*ASSIGNMENT*:
In the entries below, find the line with "tan brick A6:B7" and the line with "red brick C7:D8". Print those two and everything between them exactly, and nothing else.

##### INFORMATION SHOWN

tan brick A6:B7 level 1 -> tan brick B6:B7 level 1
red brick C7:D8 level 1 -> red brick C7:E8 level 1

##########
##### INFORMATION SHOWN

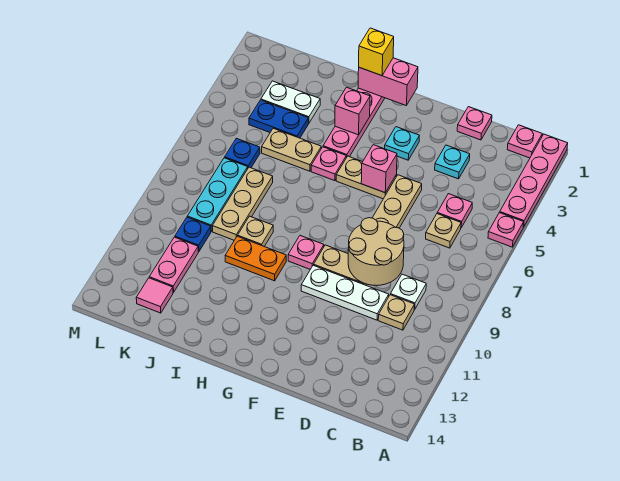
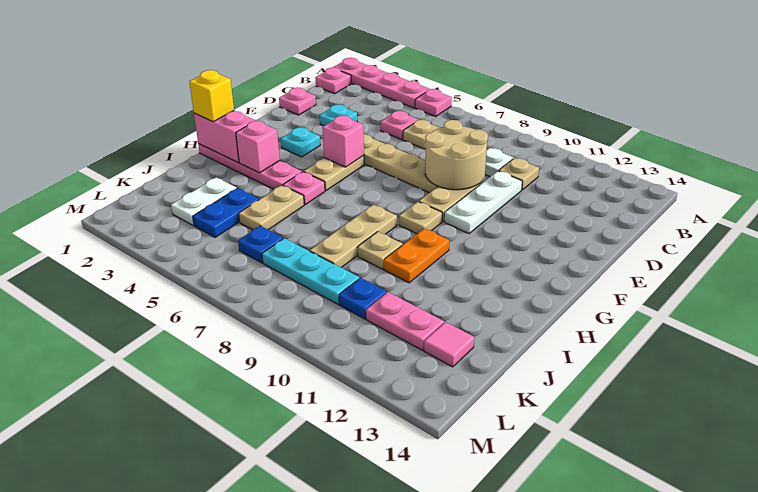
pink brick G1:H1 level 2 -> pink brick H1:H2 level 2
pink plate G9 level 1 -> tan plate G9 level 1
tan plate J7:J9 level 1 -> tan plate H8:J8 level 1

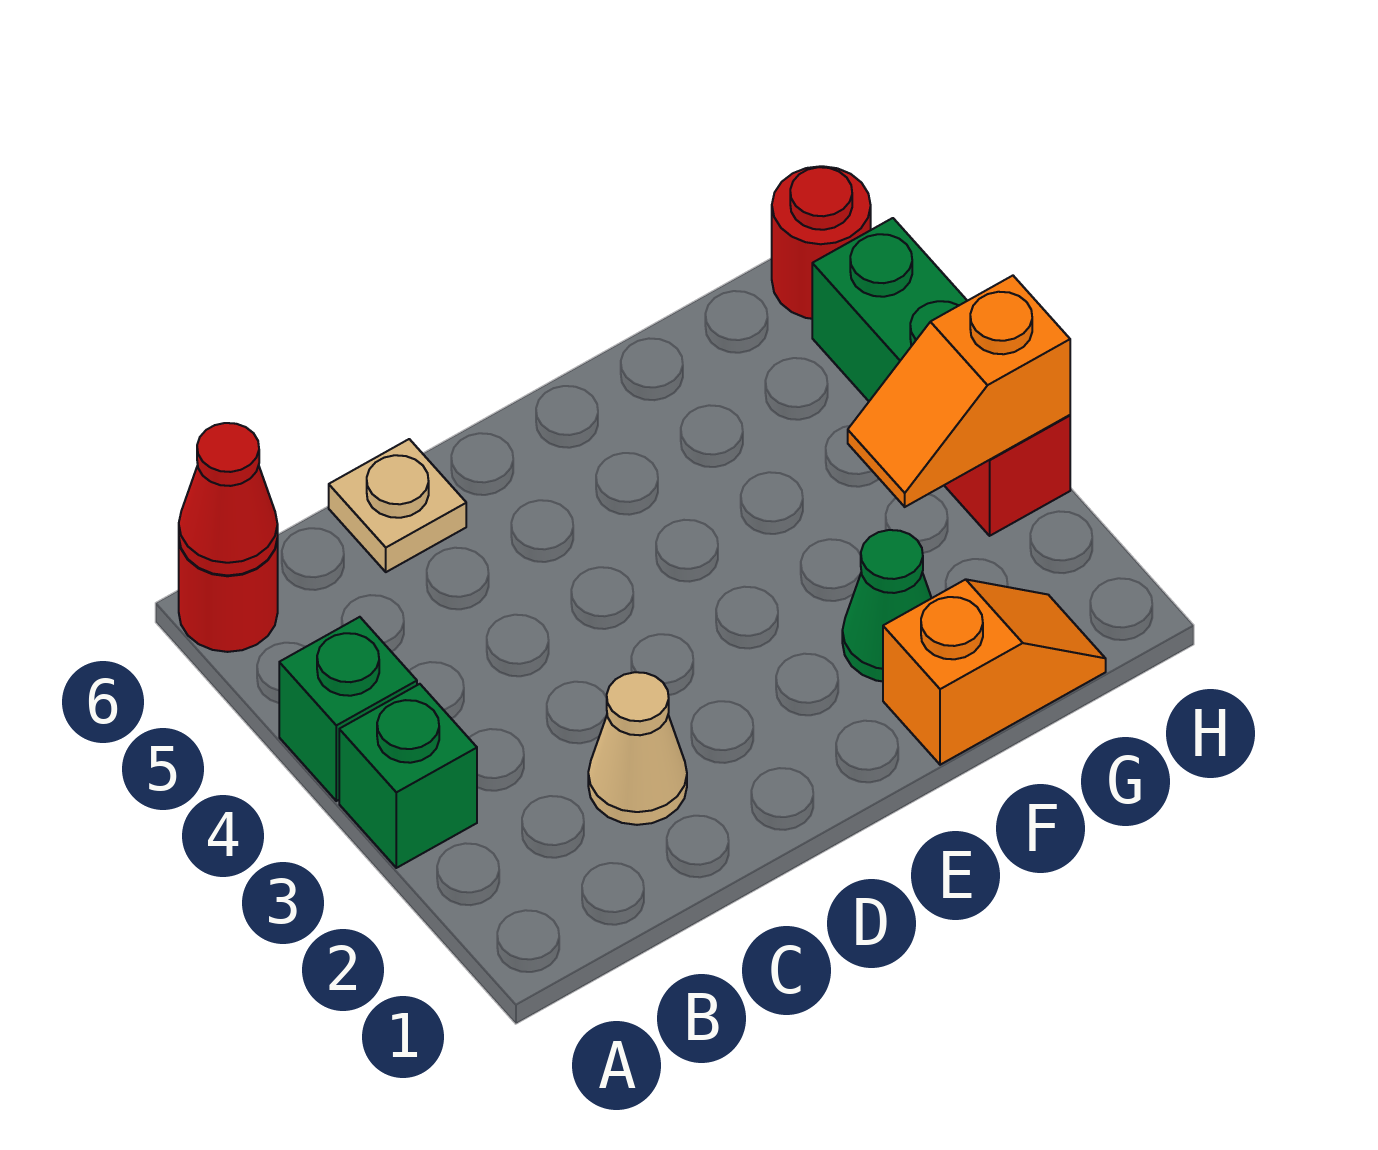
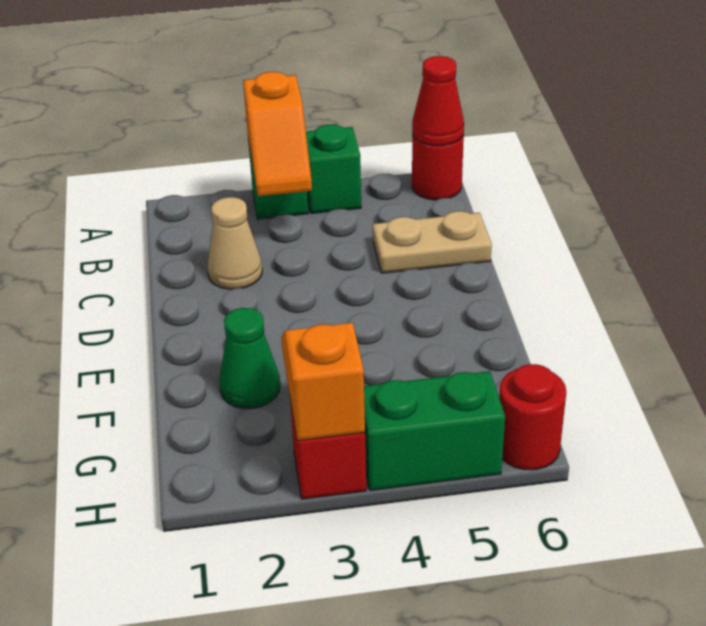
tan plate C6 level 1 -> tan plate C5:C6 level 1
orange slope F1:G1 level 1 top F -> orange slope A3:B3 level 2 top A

##########

*REPLY TO THE TASK*:
tan brick A6:B7 level 1 -> tan brick B6:B7 level 1
red brick C7:D8 level 1 -> red brick C7:E8 level 1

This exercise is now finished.